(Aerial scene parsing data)
::::

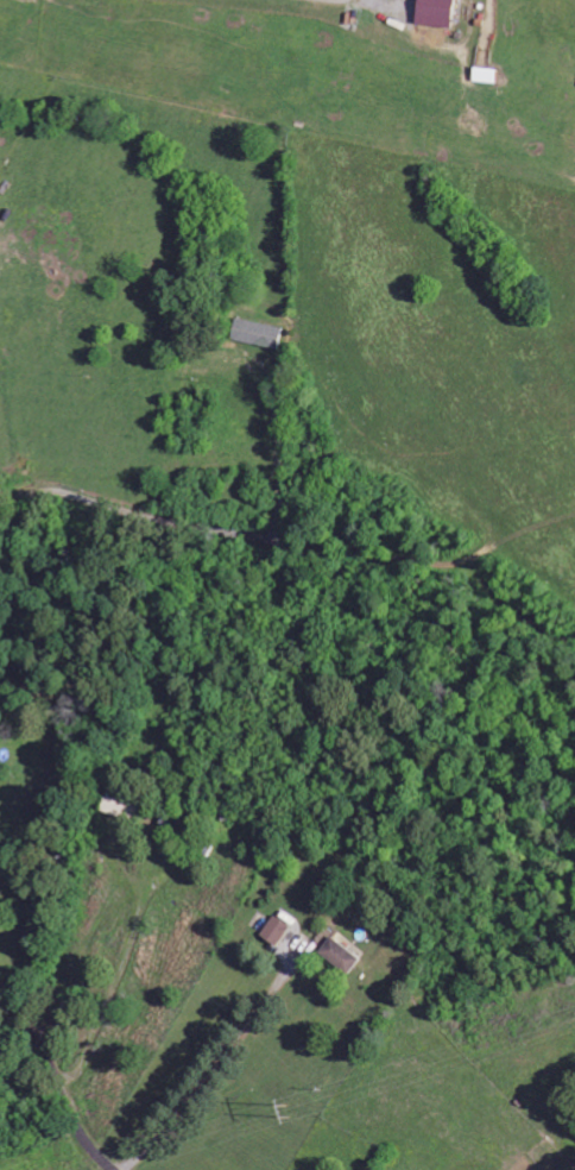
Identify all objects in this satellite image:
building: (125, 808)
building: (224, 809)
building: (276, 931)
building: (343, 957)
road: (58, 1087)

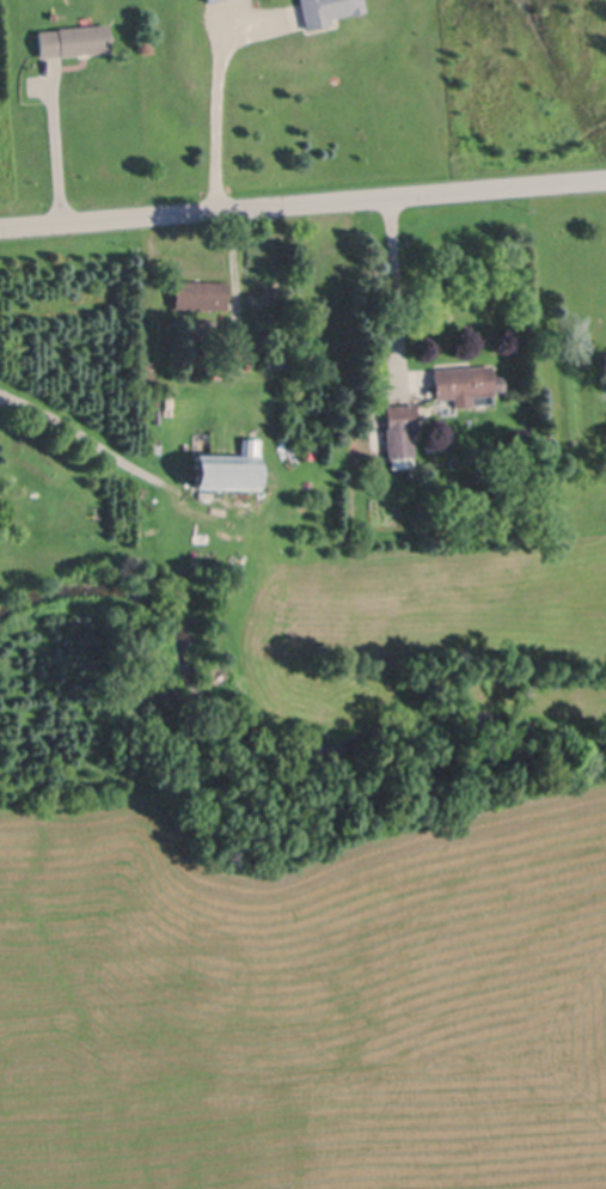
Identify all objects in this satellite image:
building: (207, 0)
building: (328, 9)
building: (75, 37)
road: (215, 115)
road: (54, 148)
road: (302, 202)
road: (233, 272)
road: (395, 288)
building: (201, 293)
building: (201, 327)
building: (296, 351)
building: (276, 359)
building: (189, 361)
building: (467, 380)
building: (401, 432)
road: (114, 453)
building: (230, 466)
river: (257, 751)

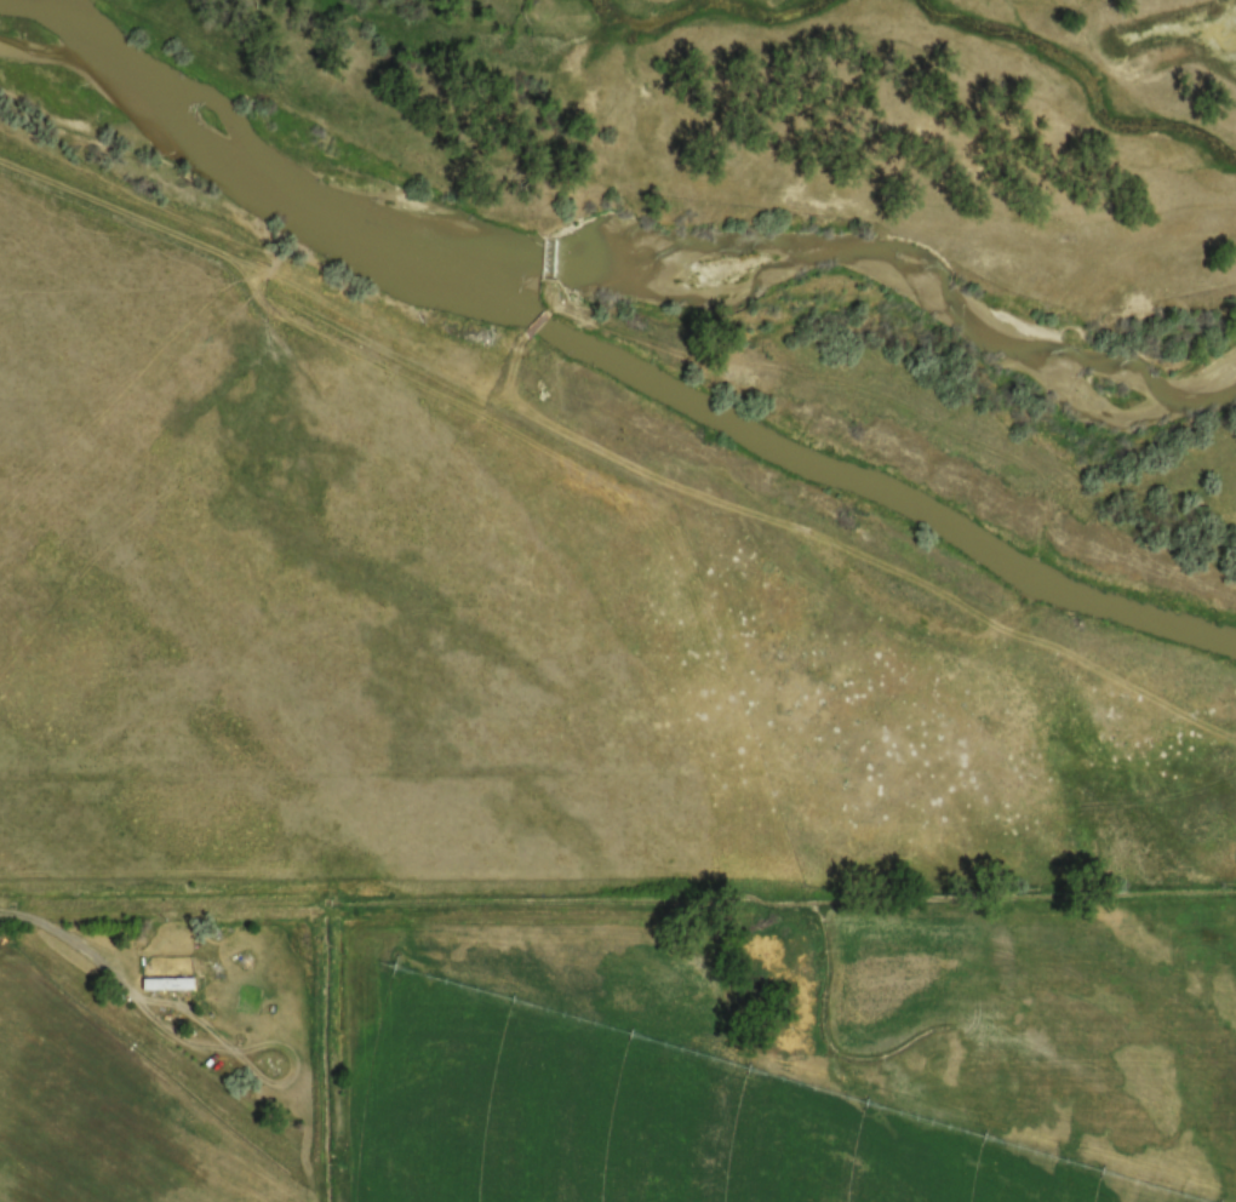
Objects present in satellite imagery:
river: (623, 247)
road: (73, 941)
building: (166, 982)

::::

What needs to be done
Every line in the data above needs to be given again exactly, pictures aside.

Solved problem
Identify all objects in this satellite image:
building: (125, 808)
building: (224, 809)
building: (276, 931)
building: (343, 957)
road: (58, 1087)

Identify all objects in this satellite image:
building: (207, 0)
building: (328, 9)
building: (75, 37)
road: (215, 115)
road: (54, 148)
road: (302, 202)
road: (233, 272)
road: (395, 288)
building: (201, 293)
building: (201, 327)
building: (296, 351)
building: (276, 359)
building: (189, 361)
building: (467, 380)
building: (401, 432)
road: (114, 453)
building: (230, 466)
river: (257, 751)

Objects present in satellite imagery:
river: (623, 247)
road: (73, 941)
building: (166, 982)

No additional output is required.